[Before-and-after object listings]

------------------------------------------------------------

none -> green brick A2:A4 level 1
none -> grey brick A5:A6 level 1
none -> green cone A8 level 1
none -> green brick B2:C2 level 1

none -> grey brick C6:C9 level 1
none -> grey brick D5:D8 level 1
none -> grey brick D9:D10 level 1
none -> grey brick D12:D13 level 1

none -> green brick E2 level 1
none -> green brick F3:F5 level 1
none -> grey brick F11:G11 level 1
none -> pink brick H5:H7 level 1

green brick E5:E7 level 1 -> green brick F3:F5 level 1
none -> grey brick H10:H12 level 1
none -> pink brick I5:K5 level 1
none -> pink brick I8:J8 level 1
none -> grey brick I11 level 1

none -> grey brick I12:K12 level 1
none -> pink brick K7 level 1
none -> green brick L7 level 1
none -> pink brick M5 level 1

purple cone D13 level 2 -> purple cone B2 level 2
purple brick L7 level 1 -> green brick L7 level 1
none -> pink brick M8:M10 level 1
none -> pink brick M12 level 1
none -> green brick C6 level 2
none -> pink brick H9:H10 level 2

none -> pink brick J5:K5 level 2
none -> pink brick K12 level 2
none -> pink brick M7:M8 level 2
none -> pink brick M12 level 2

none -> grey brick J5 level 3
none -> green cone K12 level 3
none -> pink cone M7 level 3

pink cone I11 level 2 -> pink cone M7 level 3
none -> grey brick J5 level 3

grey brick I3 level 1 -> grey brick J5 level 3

------------------------------------------------------------

YOUR TASK »
Put down all the data once more, exactly as it appears above.

RESPONSE FOR THIS EXERCISE »
none -> green brick A2:A4 level 1
none -> grey brick A5:A6 level 1
none -> green cone A8 level 1
none -> green brick B2:C2 level 1

none -> grey brick C6:C9 level 1
none -> grey brick D5:D8 level 1
none -> grey brick D9:D10 level 1
none -> grey brick D12:D13 level 1

none -> green brick E2 level 1
none -> green brick F3:F5 level 1
none -> grey brick F11:G11 level 1
none -> pink brick H5:H7 level 1

green brick E5:E7 level 1 -> green brick F3:F5 level 1
none -> grey brick H10:H12 level 1
none -> pink brick I5:K5 level 1
none -> pink brick I8:J8 level 1
none -> grey brick I11 level 1

none -> grey brick I12:K12 level 1
none -> pink brick K7 level 1
none -> green brick L7 level 1
none -> pink brick M5 level 1

purple cone D13 level 2 -> purple cone B2 level 2
purple brick L7 level 1 -> green brick L7 level 1
none -> pink brick M8:M10 level 1
none -> pink brick M12 level 1
none -> green brick C6 level 2
none -> pink brick H9:H10 level 2

none -> pink brick J5:K5 level 2
none -> pink brick K12 level 2
none -> pink brick M7:M8 level 2
none -> pink brick M12 level 2

none -> grey brick J5 level 3
none -> green cone K12 level 3
none -> pink cone M7 level 3

pink cone I11 level 2 -> pink cone M7 level 3
none -> grey brick J5 level 3

grey brick I3 level 1 -> grey brick J5 level 3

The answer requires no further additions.